Data block =>
————

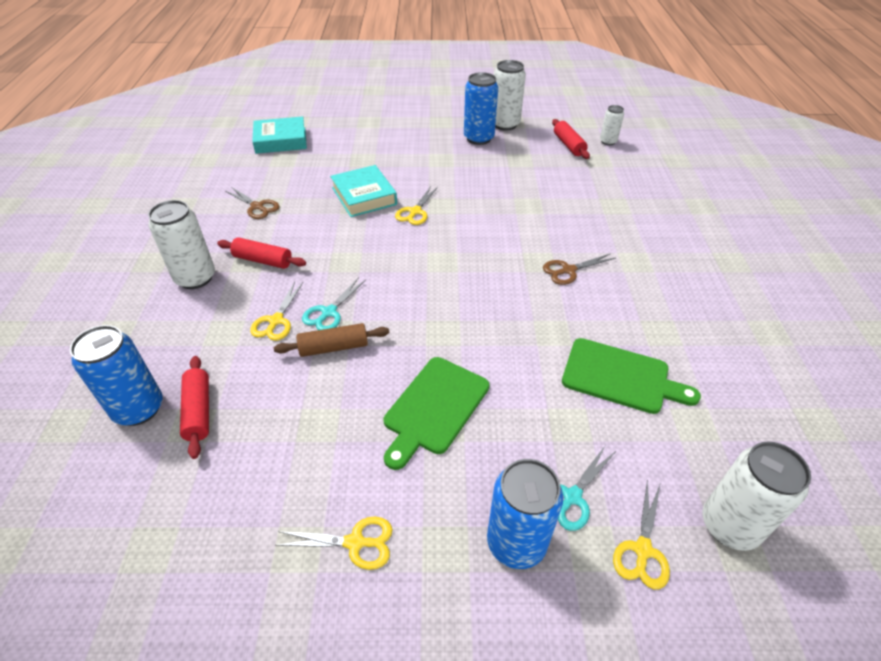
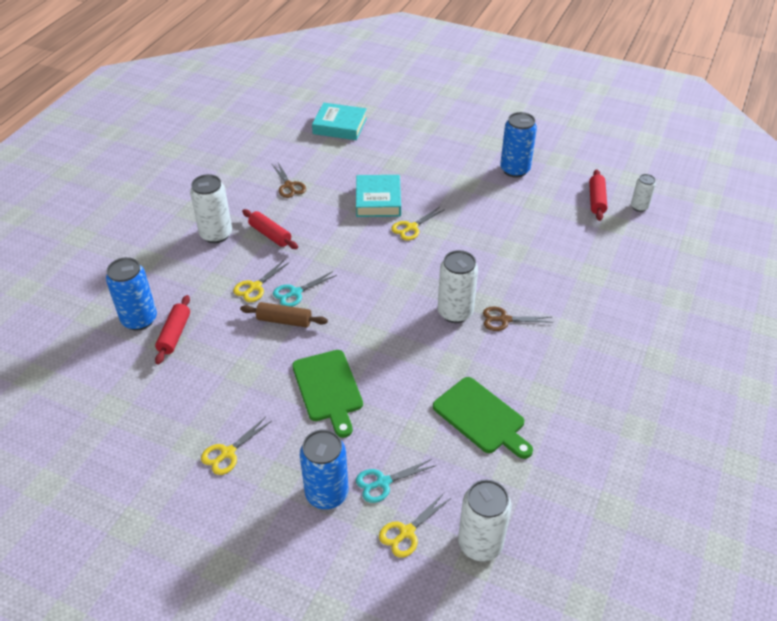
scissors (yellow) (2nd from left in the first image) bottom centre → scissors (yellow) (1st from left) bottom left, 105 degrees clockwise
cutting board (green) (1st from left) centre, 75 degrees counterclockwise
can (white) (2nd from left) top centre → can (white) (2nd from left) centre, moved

————

The whole listing above must be duplicated word for word, apart from its pictures.

scissors (yellow) (2nd from left in the first image) bottom centre → scissors (yellow) (1st from left) bottom left, 105 degrees clockwise
cutting board (green) (1st from left) centre, 75 degrees counterclockwise
can (white) (2nd from left) top centre → can (white) (2nd from left) centre, moved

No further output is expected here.